[Scene edit records]
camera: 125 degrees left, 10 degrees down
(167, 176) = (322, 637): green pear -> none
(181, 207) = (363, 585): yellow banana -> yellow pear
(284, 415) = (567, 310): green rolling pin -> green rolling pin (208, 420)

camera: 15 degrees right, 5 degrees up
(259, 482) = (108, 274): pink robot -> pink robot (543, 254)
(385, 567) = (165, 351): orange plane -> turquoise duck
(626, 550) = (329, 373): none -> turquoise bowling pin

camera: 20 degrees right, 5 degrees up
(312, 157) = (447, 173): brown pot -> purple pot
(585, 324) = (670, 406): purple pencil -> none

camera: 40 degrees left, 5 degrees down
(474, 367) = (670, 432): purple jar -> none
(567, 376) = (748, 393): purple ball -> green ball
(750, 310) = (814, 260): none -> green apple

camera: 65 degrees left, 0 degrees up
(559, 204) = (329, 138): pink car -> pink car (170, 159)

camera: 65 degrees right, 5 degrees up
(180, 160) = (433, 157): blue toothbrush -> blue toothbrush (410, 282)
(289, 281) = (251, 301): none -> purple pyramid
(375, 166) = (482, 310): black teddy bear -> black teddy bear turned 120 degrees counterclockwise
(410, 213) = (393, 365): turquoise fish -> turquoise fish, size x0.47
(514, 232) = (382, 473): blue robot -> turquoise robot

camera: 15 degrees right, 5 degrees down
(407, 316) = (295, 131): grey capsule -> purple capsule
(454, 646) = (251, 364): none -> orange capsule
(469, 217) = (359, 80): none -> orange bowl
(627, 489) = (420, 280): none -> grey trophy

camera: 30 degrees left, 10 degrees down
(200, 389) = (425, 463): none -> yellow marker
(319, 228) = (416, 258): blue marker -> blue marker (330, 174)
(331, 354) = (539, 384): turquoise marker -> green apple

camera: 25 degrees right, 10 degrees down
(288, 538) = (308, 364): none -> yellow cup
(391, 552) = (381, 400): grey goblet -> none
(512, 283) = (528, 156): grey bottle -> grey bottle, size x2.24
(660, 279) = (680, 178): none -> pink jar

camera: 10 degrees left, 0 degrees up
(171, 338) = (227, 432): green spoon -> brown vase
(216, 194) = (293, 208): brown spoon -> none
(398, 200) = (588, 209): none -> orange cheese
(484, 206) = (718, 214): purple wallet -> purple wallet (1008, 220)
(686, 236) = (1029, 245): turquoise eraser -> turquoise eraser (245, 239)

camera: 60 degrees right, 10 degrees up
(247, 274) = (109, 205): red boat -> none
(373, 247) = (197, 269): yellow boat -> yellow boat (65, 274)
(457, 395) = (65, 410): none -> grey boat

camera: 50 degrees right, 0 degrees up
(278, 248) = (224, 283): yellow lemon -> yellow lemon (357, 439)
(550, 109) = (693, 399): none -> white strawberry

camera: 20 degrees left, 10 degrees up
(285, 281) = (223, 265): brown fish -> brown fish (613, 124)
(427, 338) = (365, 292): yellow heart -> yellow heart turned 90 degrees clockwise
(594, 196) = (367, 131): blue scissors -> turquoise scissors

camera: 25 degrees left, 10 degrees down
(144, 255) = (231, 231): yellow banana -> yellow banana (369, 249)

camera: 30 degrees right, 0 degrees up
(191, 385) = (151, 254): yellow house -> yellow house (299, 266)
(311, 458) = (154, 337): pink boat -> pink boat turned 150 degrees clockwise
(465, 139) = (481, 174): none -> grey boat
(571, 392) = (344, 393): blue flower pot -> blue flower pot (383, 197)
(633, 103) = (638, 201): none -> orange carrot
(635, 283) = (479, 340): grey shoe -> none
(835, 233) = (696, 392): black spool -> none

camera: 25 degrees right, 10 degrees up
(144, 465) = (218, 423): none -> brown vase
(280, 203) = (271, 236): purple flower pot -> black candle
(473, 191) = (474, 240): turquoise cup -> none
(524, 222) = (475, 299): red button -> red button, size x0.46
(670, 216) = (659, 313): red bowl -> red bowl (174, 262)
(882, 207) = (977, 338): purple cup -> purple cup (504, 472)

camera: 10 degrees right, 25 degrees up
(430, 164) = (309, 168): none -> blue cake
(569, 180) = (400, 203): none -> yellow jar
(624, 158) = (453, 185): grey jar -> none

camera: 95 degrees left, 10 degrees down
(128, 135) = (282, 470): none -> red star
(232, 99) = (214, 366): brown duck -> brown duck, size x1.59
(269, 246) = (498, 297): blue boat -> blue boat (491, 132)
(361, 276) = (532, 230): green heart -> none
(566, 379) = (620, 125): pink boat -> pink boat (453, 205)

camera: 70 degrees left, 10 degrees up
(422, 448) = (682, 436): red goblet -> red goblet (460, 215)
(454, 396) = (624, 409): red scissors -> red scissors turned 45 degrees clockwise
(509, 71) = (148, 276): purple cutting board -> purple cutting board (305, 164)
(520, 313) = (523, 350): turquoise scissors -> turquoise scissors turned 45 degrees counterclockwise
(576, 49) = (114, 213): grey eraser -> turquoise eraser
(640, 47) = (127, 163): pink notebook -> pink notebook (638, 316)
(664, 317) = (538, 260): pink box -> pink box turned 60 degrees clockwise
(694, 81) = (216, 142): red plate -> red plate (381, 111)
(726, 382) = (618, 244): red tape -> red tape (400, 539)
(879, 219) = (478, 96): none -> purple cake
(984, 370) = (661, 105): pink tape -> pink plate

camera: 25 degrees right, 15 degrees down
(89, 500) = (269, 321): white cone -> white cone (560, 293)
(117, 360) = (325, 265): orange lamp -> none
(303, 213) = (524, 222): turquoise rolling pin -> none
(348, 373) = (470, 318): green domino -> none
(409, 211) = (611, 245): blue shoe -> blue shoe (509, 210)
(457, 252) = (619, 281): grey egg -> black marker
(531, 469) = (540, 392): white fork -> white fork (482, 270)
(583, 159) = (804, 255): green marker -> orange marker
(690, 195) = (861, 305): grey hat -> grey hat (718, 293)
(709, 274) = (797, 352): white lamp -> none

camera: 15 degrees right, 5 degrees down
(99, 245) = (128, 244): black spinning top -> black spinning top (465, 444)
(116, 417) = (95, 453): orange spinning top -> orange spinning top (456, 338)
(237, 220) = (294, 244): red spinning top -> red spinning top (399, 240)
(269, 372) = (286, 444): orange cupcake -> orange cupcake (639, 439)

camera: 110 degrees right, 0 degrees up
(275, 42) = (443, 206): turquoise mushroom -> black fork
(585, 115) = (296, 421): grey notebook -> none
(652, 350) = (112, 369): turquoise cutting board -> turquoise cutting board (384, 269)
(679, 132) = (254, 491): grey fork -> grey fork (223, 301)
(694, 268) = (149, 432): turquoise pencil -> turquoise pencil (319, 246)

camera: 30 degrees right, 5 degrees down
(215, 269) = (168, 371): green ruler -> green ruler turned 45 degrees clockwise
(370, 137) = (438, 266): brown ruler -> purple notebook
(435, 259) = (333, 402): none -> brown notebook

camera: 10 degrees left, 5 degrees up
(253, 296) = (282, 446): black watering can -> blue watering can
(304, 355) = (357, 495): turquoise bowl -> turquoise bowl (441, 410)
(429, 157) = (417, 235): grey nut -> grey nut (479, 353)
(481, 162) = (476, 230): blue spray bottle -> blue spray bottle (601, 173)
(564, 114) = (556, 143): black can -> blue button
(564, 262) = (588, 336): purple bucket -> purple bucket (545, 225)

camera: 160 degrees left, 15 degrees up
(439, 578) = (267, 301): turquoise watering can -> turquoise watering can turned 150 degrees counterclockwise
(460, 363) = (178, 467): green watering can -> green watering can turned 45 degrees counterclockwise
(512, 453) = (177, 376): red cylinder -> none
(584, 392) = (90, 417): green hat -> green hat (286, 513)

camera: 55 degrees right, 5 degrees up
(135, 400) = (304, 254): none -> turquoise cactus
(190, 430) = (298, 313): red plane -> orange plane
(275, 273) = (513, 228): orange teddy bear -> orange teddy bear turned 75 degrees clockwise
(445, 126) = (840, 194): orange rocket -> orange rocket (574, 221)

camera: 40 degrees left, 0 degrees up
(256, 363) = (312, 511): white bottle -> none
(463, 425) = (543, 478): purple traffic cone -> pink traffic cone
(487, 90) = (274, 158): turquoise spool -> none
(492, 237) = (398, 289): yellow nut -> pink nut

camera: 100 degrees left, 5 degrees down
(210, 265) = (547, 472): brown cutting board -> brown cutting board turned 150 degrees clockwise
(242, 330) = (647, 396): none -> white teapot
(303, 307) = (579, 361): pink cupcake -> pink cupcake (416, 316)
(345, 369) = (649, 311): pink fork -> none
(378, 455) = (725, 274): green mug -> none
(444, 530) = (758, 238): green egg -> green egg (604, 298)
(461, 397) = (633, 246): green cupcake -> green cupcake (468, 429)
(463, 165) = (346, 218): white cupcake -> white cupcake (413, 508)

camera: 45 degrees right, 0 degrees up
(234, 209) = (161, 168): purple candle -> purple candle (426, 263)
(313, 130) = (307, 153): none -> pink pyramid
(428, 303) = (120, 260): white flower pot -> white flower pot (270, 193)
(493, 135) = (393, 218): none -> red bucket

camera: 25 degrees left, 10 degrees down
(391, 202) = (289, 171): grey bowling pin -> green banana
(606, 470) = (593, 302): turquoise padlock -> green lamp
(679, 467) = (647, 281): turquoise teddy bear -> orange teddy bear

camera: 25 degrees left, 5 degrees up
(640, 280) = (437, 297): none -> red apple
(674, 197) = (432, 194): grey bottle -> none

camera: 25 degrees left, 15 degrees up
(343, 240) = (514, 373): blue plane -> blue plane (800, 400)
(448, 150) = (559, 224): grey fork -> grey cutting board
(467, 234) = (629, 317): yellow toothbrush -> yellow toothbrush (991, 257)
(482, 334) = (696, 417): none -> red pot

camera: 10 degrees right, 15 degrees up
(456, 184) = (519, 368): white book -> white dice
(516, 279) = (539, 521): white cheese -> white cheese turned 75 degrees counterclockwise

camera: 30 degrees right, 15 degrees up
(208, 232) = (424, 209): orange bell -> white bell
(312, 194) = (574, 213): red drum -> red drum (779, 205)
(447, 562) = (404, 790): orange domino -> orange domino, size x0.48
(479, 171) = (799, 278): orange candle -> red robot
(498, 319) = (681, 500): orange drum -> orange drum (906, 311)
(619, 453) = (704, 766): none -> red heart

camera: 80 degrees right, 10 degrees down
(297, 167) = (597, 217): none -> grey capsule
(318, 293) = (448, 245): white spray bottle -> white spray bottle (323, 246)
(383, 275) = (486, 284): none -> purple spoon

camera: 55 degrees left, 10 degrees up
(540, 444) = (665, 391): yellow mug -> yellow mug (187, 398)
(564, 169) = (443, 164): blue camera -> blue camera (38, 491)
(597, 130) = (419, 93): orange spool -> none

• [ASSIGNED TASK]
The required answer is the exact run of lines above starting at the line with "(457, 252) = (619, 281): grey" and ending at the line with "(370, 137) = (438, 266): brown", with both ends present.

• [WRITTEN REPLY]
(457, 252) = (619, 281): grey egg -> black marker
(531, 469) = (540, 392): white fork -> white fork (482, 270)
(583, 159) = (804, 255): green marker -> orange marker
(690, 195) = (861, 305): grey hat -> grey hat (718, 293)
(709, 274) = (797, 352): white lamp -> none

camera: 15 degrees right, 5 degrees down
(99, 245) = (128, 244): black spinning top -> black spinning top (465, 444)
(116, 417) = (95, 453): orange spinning top -> orange spinning top (456, 338)
(237, 220) = (294, 244): red spinning top -> red spinning top (399, 240)
(269, 372) = (286, 444): orange cupcake -> orange cupcake (639, 439)

camera: 110 degrees right, 0 degrees up
(275, 42) = (443, 206): turquoise mushroom -> black fork
(585, 115) = (296, 421): grey notebook -> none
(652, 350) = (112, 369): turquoise cutting board -> turquoise cutting board (384, 269)
(679, 132) = (254, 491): grey fork -> grey fork (223, 301)
(694, 268) = (149, 432): turquoise pencil -> turquoise pencil (319, 246)

camera: 30 degrees right, 5 degrees down
(215, 269) = (168, 371): green ruler -> green ruler turned 45 degrees clockwise
(370, 137) = (438, 266): brown ruler -> purple notebook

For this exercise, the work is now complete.